→ Work order
Begin at the line below that has "D1: zener 9.1V". Stop after the line that has "IC4: CH330N -> CH340N", repeating each line exactly and leaving out the pictures.

→ Dataset content
....

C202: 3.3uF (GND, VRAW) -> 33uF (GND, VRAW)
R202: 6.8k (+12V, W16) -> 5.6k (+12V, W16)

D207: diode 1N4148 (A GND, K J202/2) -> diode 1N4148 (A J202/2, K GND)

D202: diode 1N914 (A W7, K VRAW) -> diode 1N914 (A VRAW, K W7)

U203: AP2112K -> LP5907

....

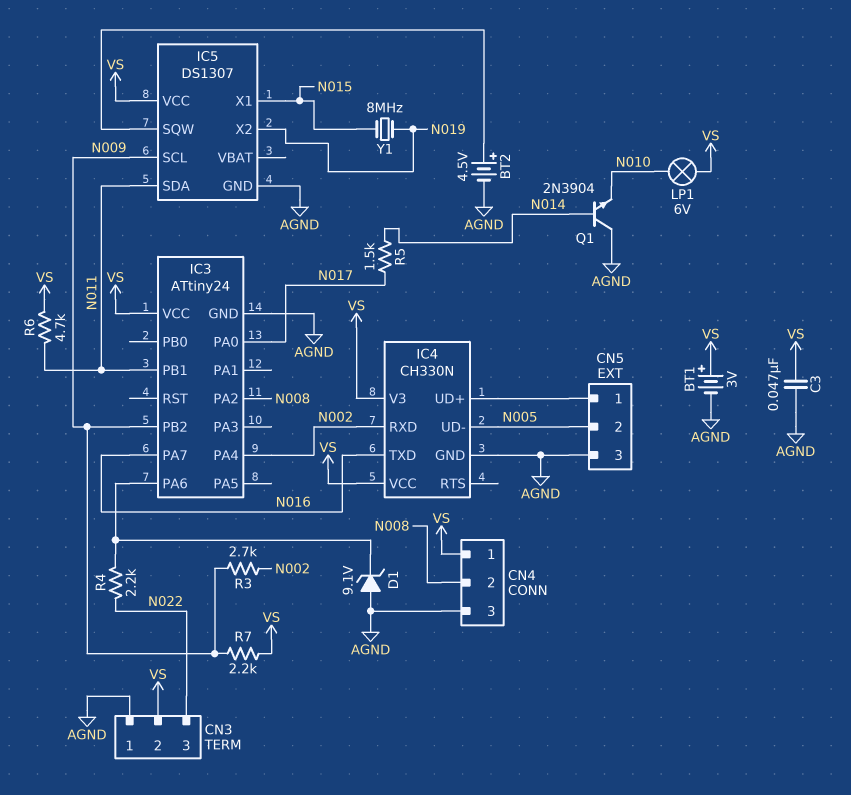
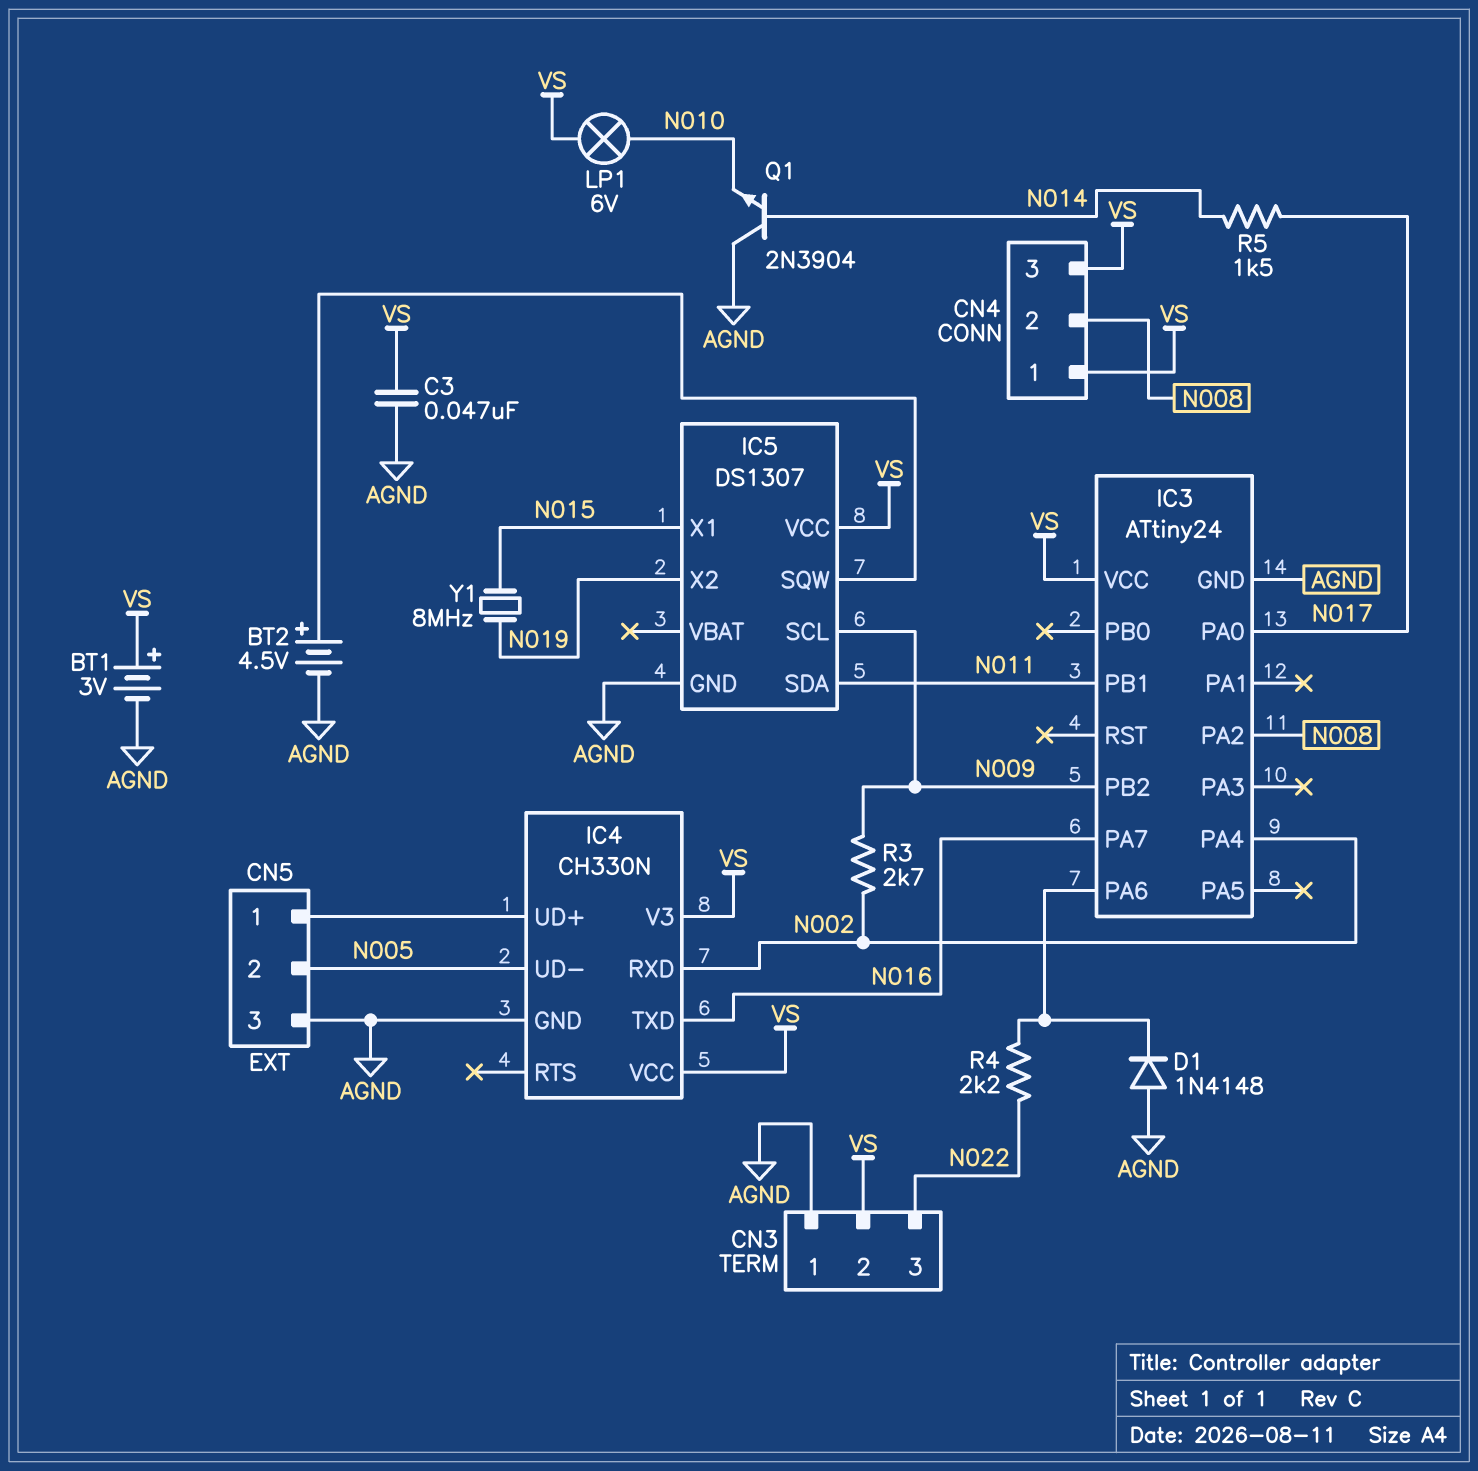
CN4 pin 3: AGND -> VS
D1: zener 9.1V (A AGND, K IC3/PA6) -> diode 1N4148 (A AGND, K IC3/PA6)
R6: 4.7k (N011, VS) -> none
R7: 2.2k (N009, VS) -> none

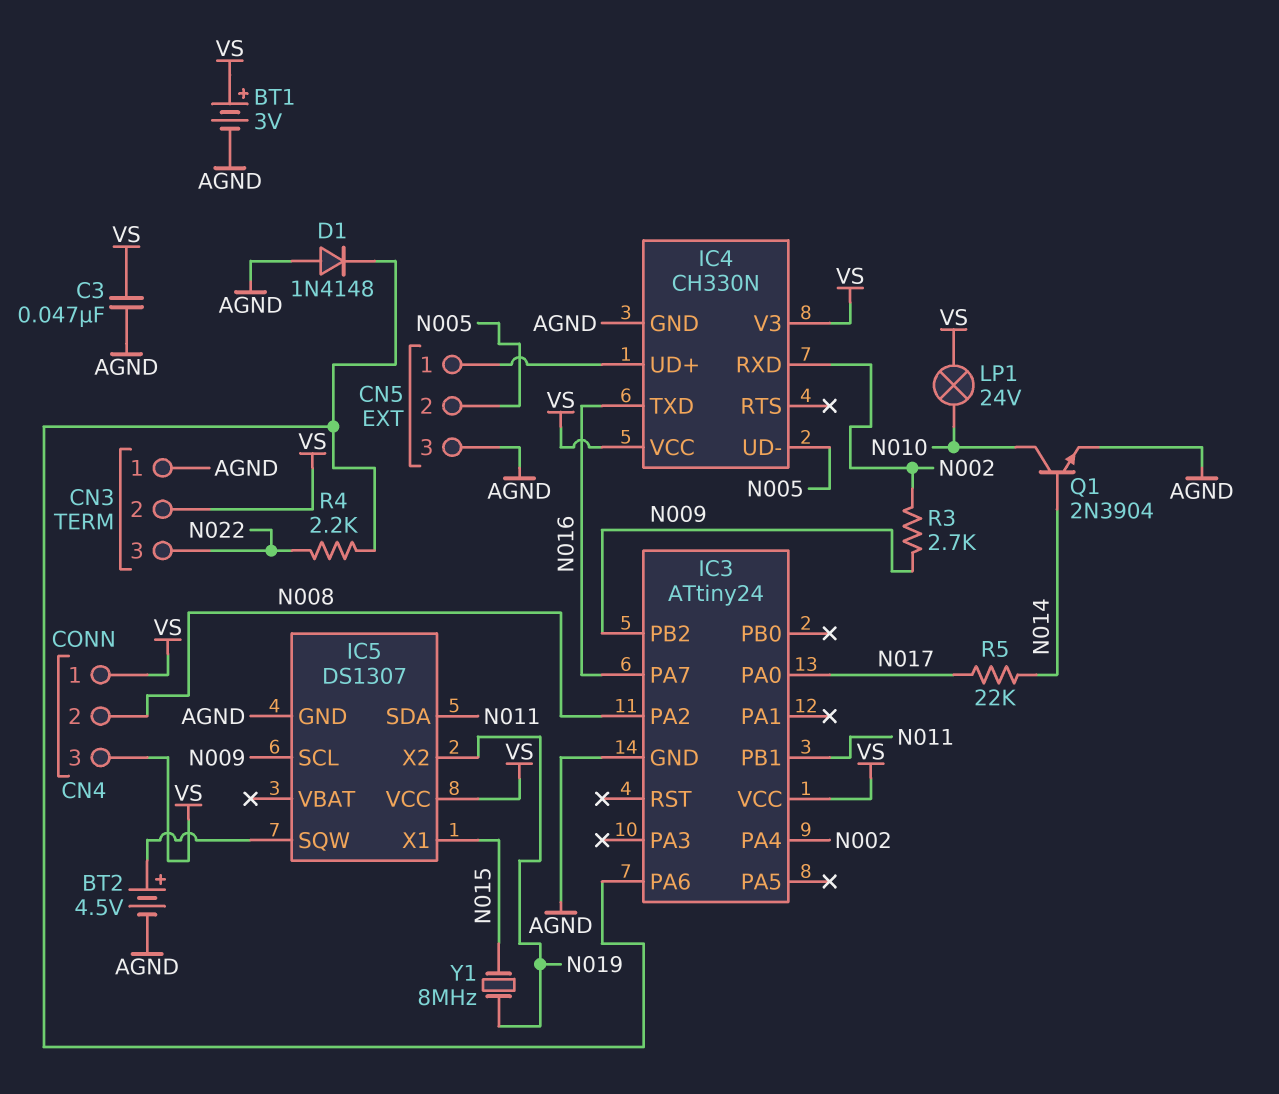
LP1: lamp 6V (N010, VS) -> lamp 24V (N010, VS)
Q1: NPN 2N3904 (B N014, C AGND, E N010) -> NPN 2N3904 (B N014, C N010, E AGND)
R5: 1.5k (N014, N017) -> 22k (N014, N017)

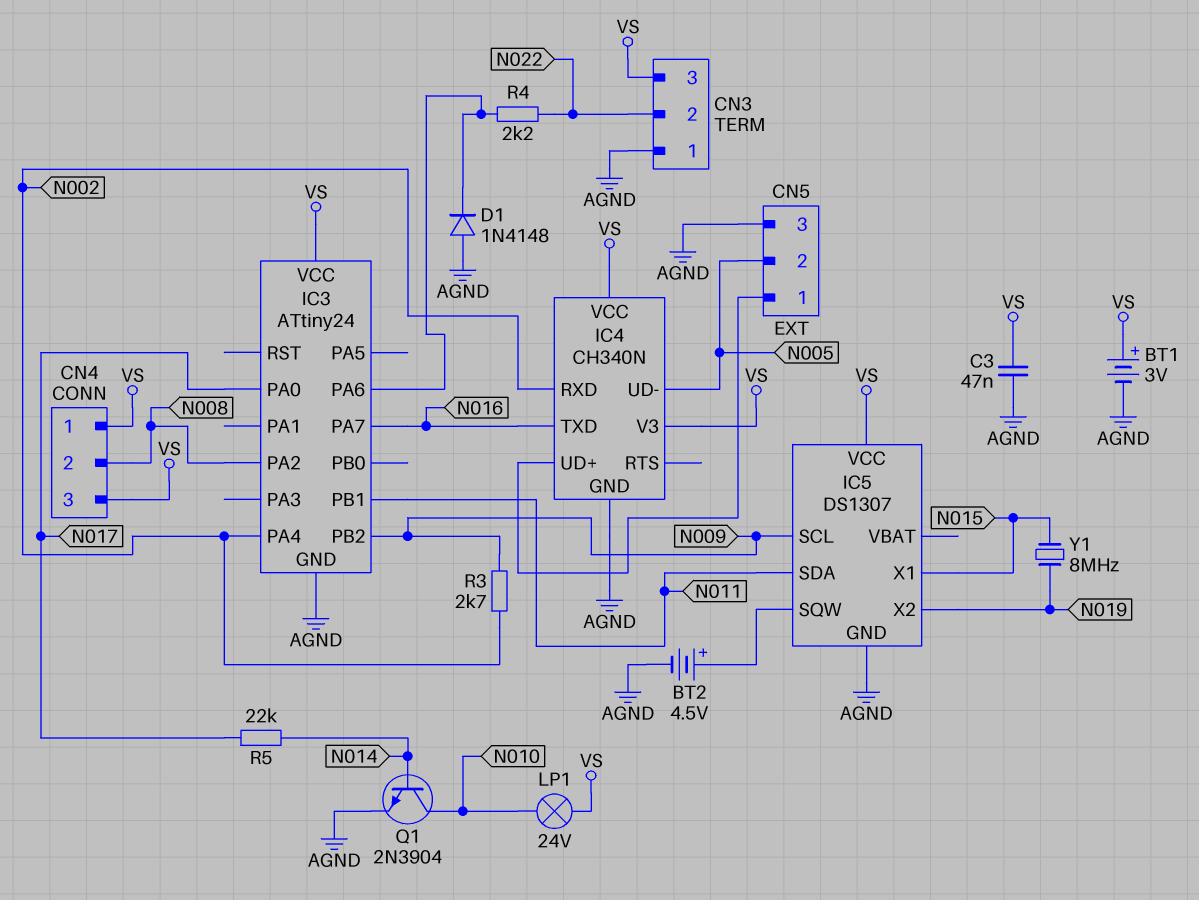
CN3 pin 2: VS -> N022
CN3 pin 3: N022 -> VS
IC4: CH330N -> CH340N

....

→ Written solution
D1: zener 9.1V (A AGND, K IC3/PA6) -> diode 1N4148 (A AGND, K IC3/PA6)
R6: 4.7k (N011, VS) -> none
R7: 2.2k (N009, VS) -> none

LP1: lamp 6V (N010, VS) -> lamp 24V (N010, VS)
Q1: NPN 2N3904 (B N014, C AGND, E N010) -> NPN 2N3904 (B N014, C N010, E AGND)
R5: 1.5k (N014, N017) -> 22k (N014, N017)

CN3 pin 2: VS -> N022
CN3 pin 3: N022 -> VS
IC4: CH330N -> CH340N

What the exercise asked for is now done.